**TASK TO COMPLETE**
Lines before the one containing "black duck: 1 -> 0" are excluded; reproduce that line and all lines after it in the entries below, exactly.

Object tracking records

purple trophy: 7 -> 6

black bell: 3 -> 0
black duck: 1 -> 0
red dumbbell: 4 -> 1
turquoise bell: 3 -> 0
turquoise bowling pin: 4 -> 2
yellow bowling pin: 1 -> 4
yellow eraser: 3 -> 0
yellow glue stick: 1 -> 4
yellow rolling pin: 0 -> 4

**RESPONSE BELOW**
black duck: 1 -> 0
red dumbbell: 4 -> 1
turquoise bell: 3 -> 0
turquoise bowling pin: 4 -> 2
yellow bowling pin: 1 -> 4
yellow eraser: 3 -> 0
yellow glue stick: 1 -> 4
yellow rolling pin: 0 -> 4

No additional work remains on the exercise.